■ **REQUIRED ACTION**:
Make an exact copy of the entries, and keep any pictures out of it.

(Recorded data)
■ ■ ■ ■

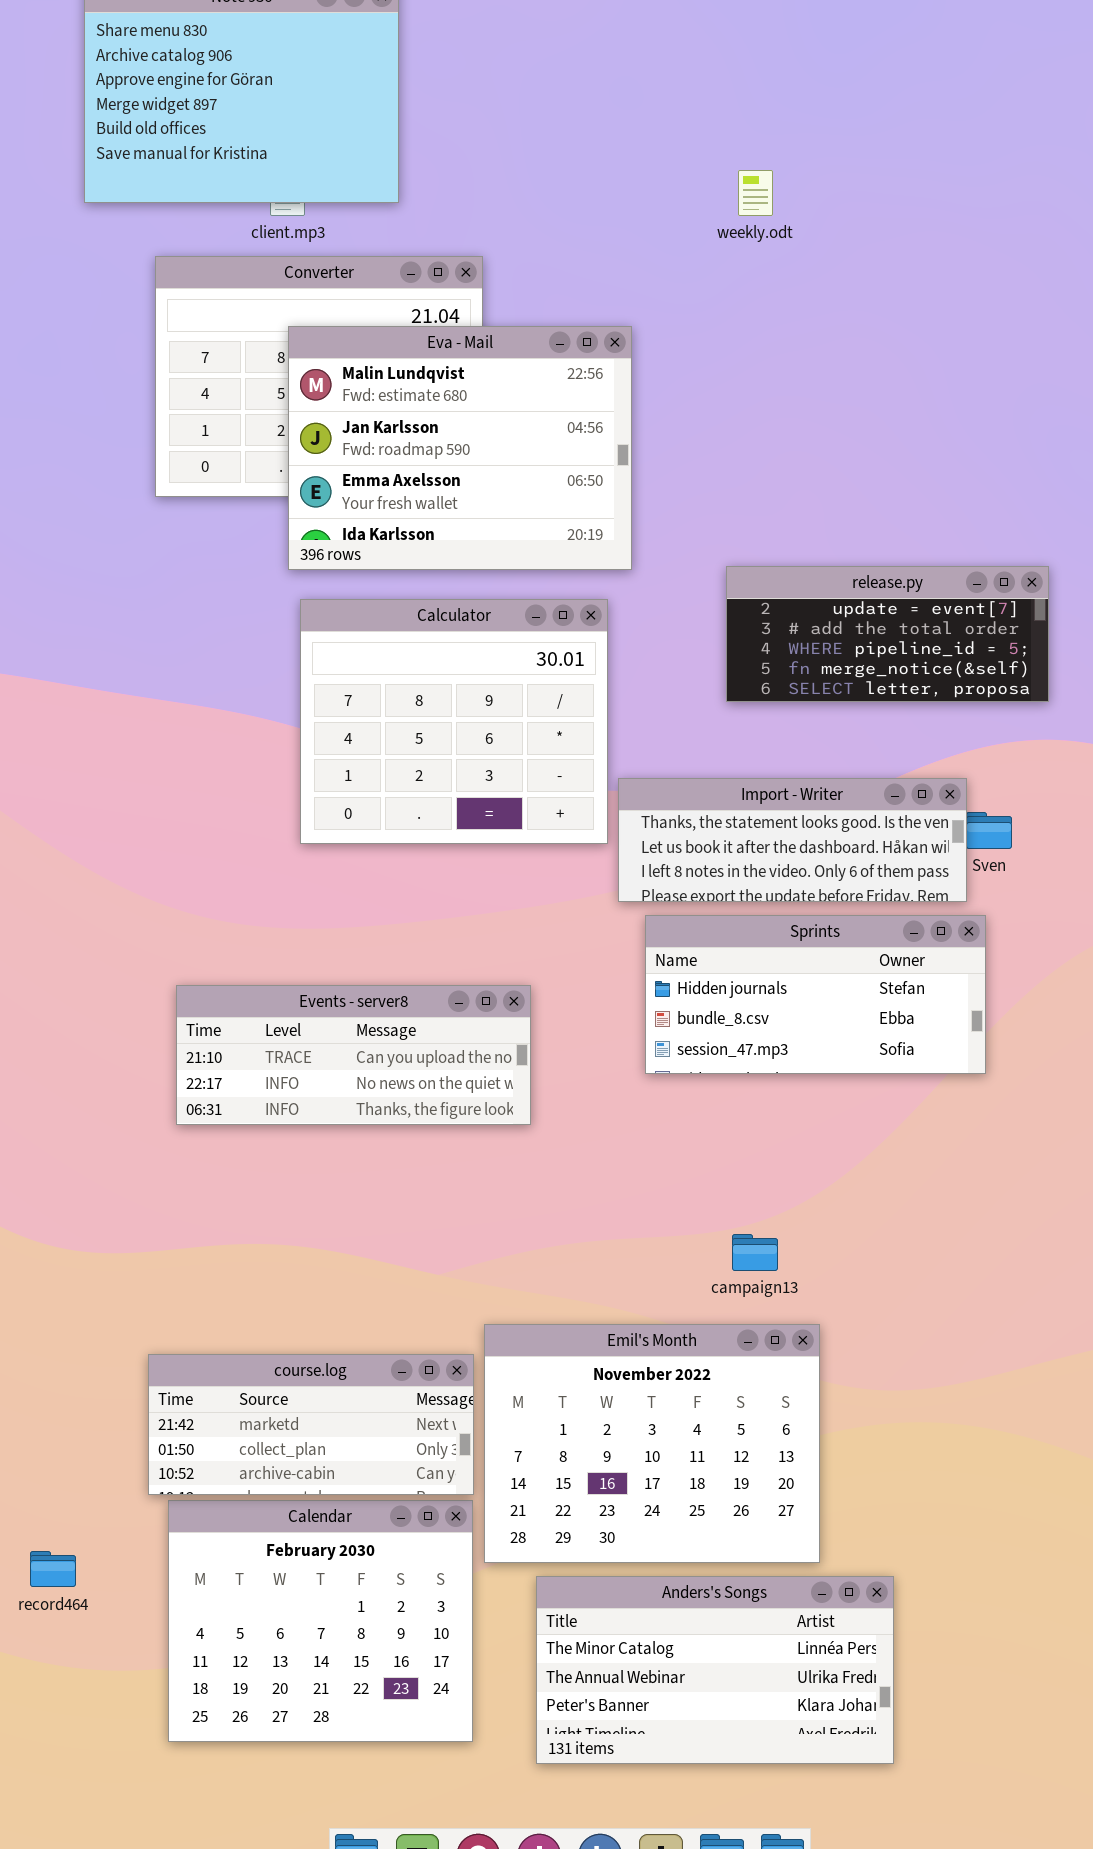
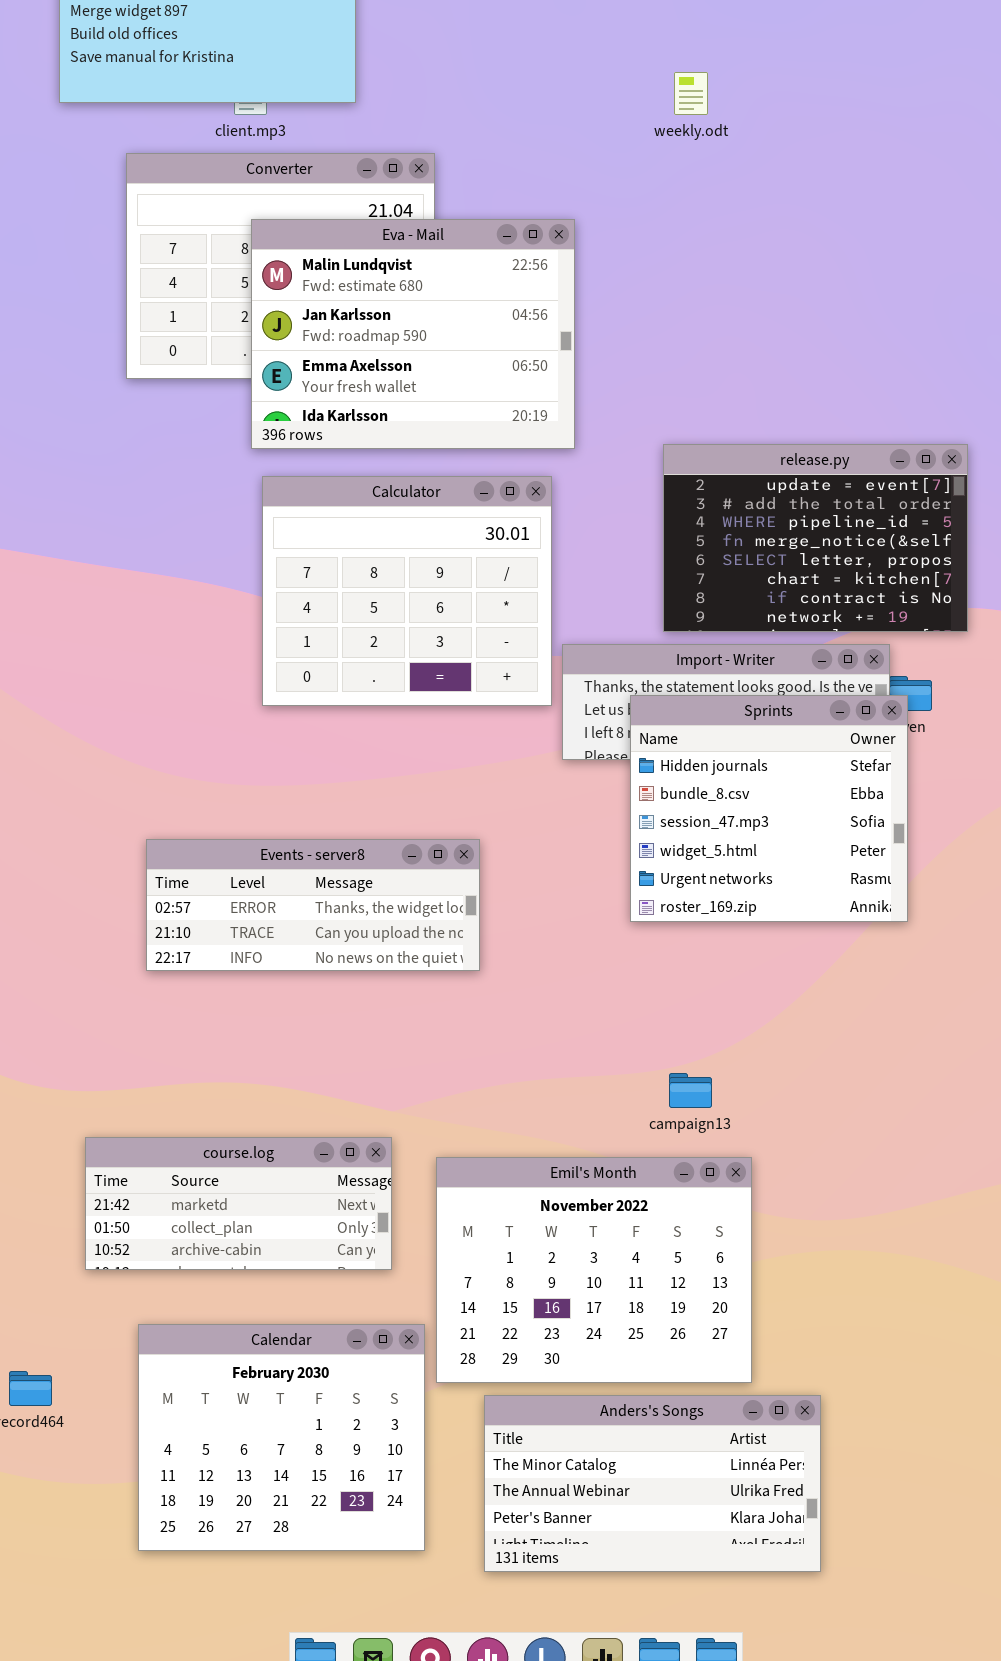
release.py: [726,566,1049,702] -> [663,444,968,632], resized
Sprints: [645,915,986,1074] -> [630,695,908,922], resized
Events - server8: [176,985,531,1125] -> [146,839,480,971], scrolled up 1 row
course.log: [148,1354,474,1495] -> [85,1137,392,1270], moved

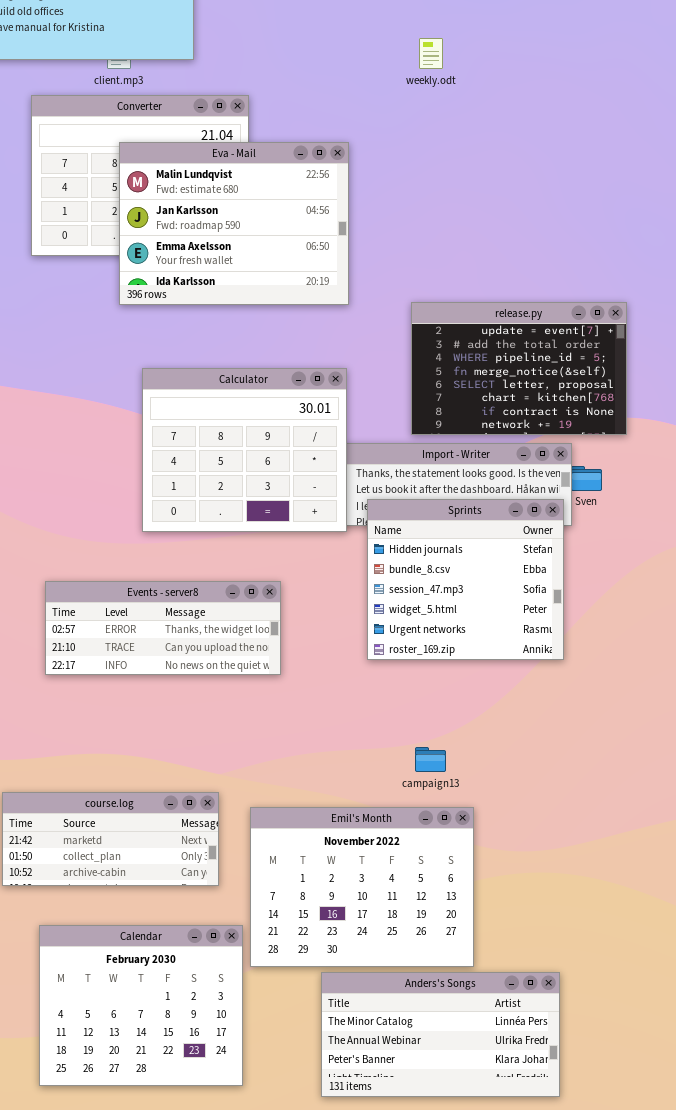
Calculator: [262,476,552,706] -> [142,368,347,532], moved
Sprints: [630,695,908,922] -> [367,499,564,660], moved
Anders's Songs: [484,1395,821,1572] -> [321,972,560,1097], moved

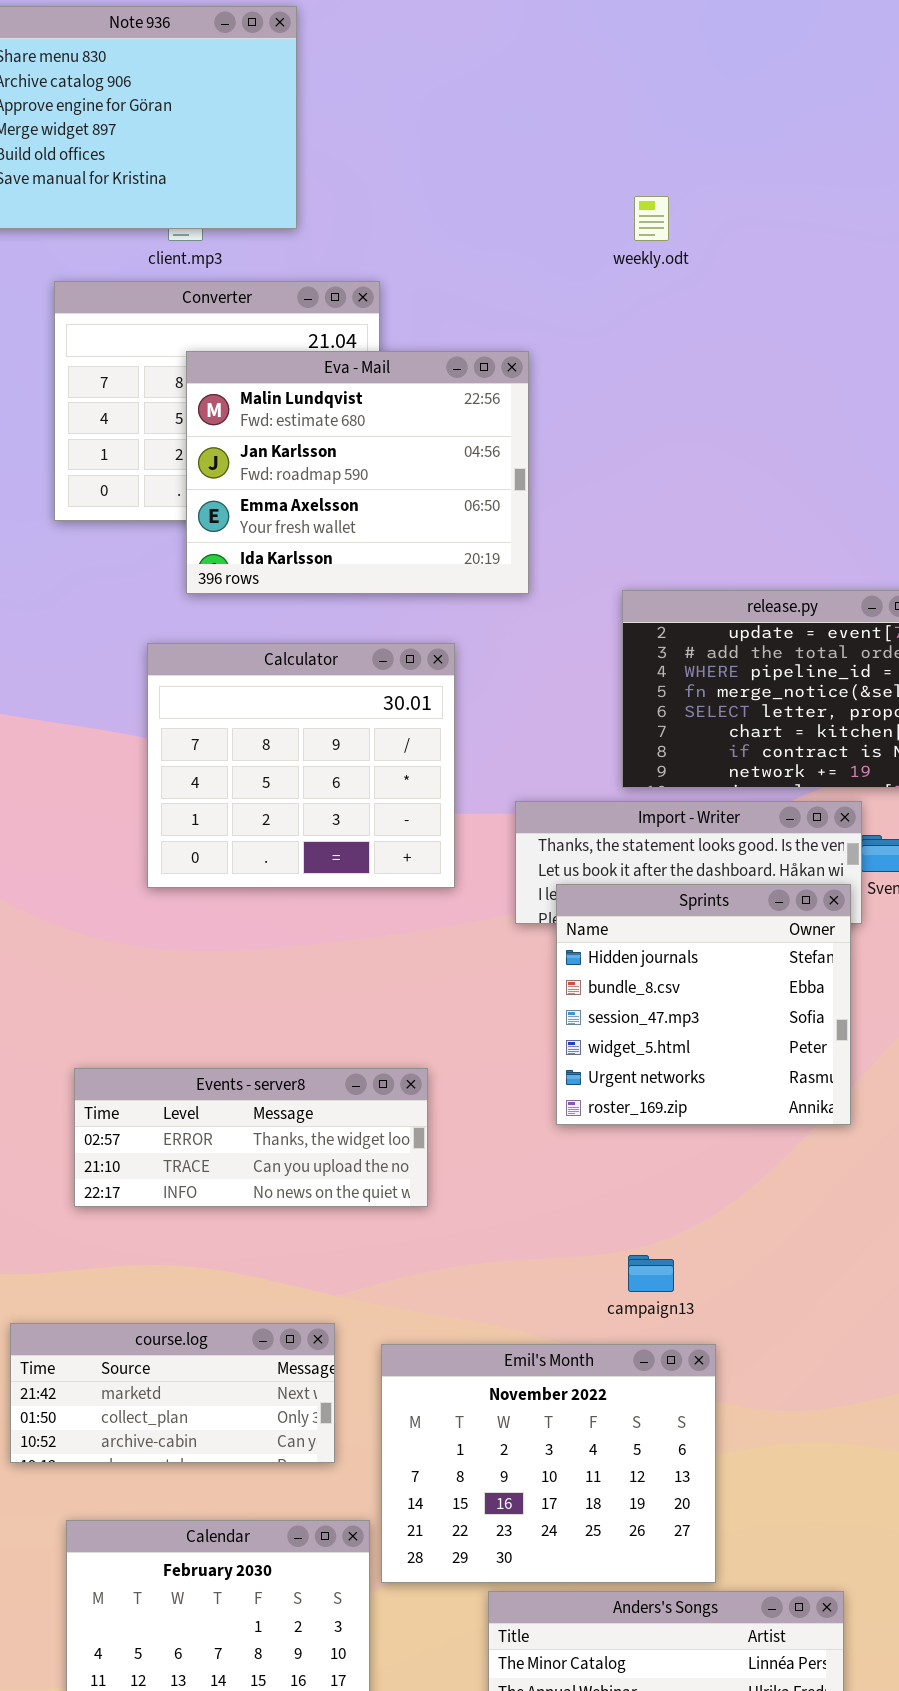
Calculator: [142,368,347,532] -> [147,643,455,888], moved
Events - server8: [45,581,281,675] -> [74,1068,428,1207], moved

■ ■ ■ ■

■ **YOUR RESPONSE**:
release.py: [726,566,1049,702] -> [663,444,968,632], resized
Sprints: [645,915,986,1074] -> [630,695,908,922], resized
Events - server8: [176,985,531,1125] -> [146,839,480,971], scrolled up 1 row
course.log: [148,1354,474,1495] -> [85,1137,392,1270], moved

Calculator: [262,476,552,706] -> [142,368,347,532], moved
Sprints: [630,695,908,922] -> [367,499,564,660], moved
Anders's Songs: [484,1395,821,1572] -> [321,972,560,1097], moved

Calculator: [142,368,347,532] -> [147,643,455,888], moved
Events - server8: [45,581,281,675] -> [74,1068,428,1207], moved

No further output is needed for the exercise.